# Try it:
Take every record and write it out again exactly, with no images included.

# Source records:

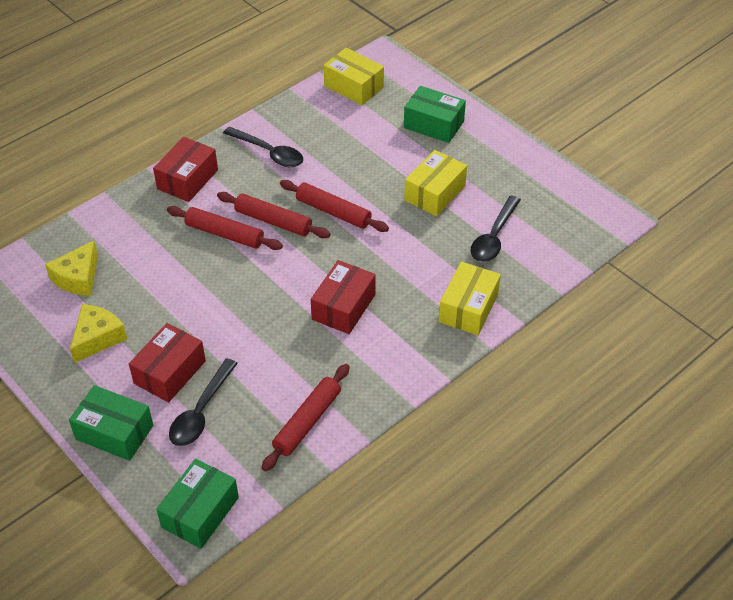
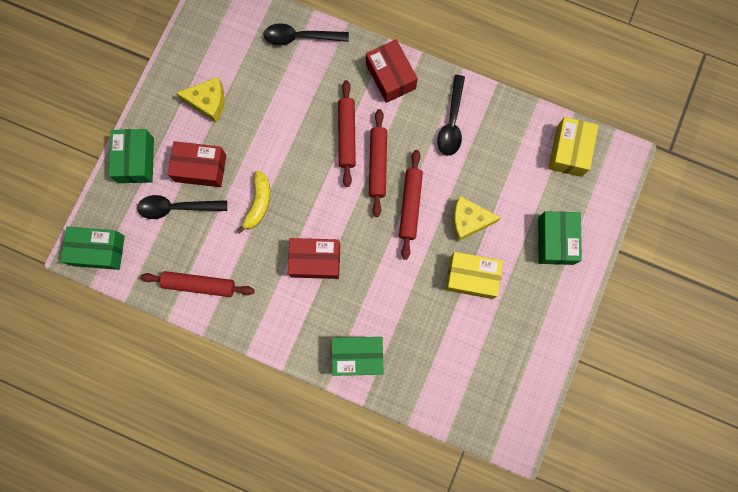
camera: 65 degrees right, 30 degrees up
(78, 278) = (255, 56): yellow cheese -> yellow cheese (468, 220)
(187, 179) = (390, 76): red box -> red box turned 60 degrees clockwise
(248, 334) = (258, 204): none -> yellow banana
(468, 308) = (357, 356): yellow box -> green box
(494, 237) = (444, 346): black spoon -> black spoon (300, 37)

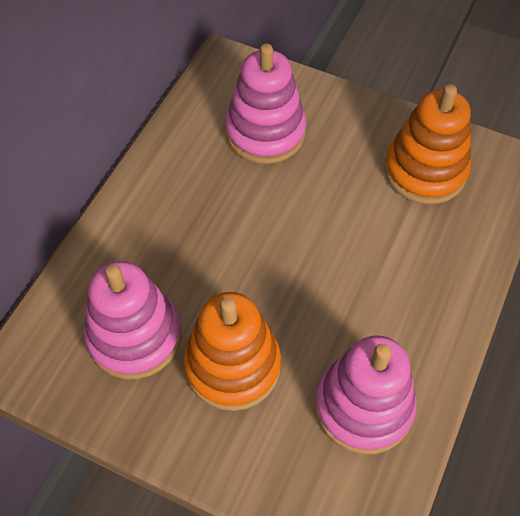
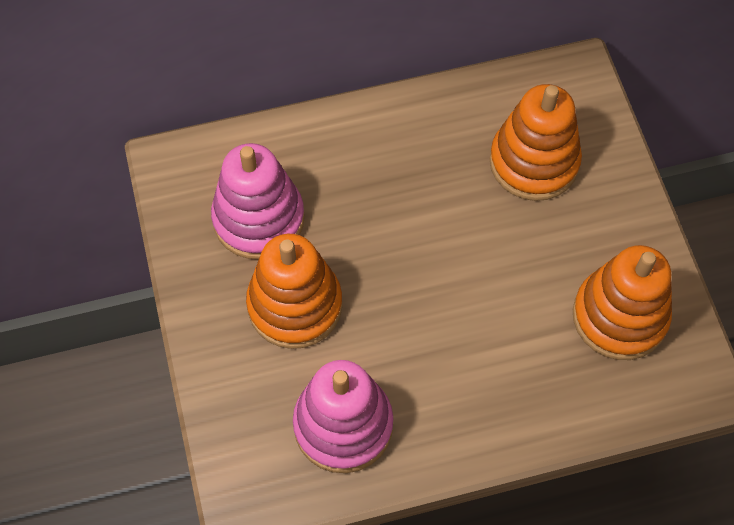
camera: 50 degrees right, 5 degrees up
(265, 133) = (534, 162): pink stacking toy -> orange stacking toy

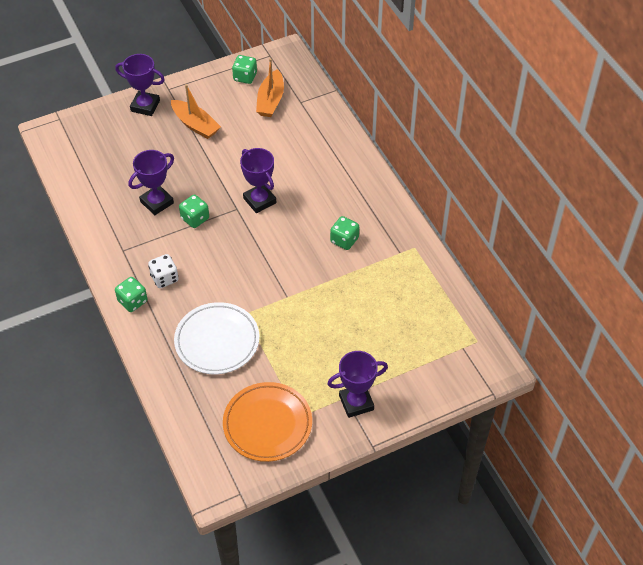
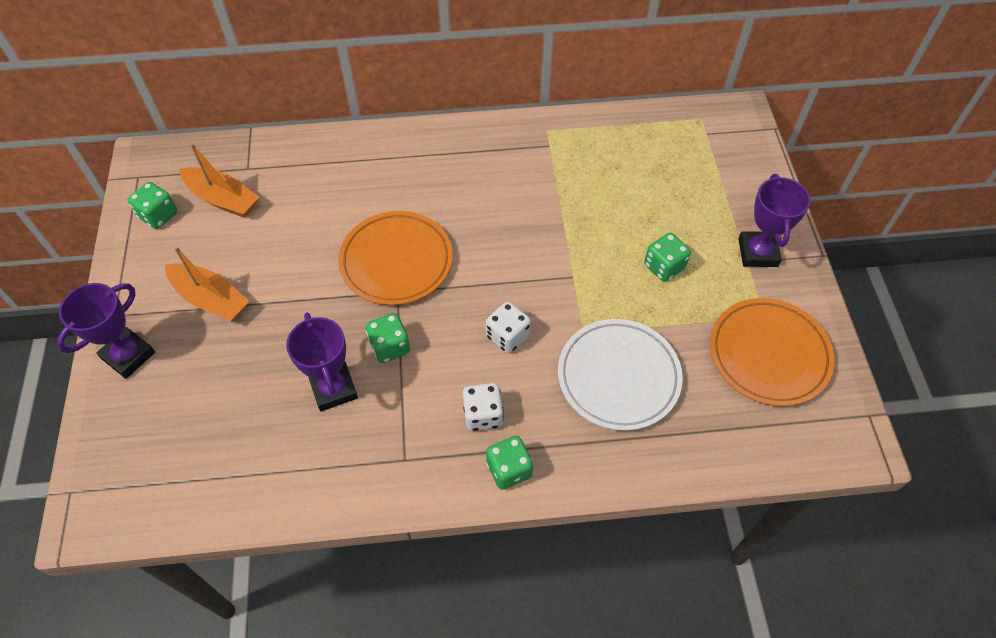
camera: 70 degrees left, 5 degrees up
(195, 125) = (211, 299): orange boat -> orange boat turned 60 degrees clockwise
(225, 274) = (507, 336): none -> white dice
(259, 200) = (396, 261): purple trophy -> orange plate
(344, 240) = (506, 191): green dice -> green dice (664, 267)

# Written response:
camera: 65 degrees right, 30 degrees up
(78, 278) = (255, 56): yellow cheese -> yellow cheese (468, 220)
(187, 179) = (390, 76): red box -> red box turned 60 degrees clockwise
(248, 334) = (258, 204): none -> yellow banana
(468, 308) = (357, 356): yellow box -> green box
(494, 237) = (444, 346): black spoon -> black spoon (300, 37)

camera: 50 degrees right, 5 degrees up
(265, 133) = (534, 162): pink stacking toy -> orange stacking toy

camera: 70 degrees left, 5 degrees up
(195, 125) = (211, 299): orange boat -> orange boat turned 60 degrees clockwise
(225, 274) = (507, 336): none -> white dice
(259, 200) = (396, 261): purple trophy -> orange plate
(344, 240) = (506, 191): green dice -> green dice (664, 267)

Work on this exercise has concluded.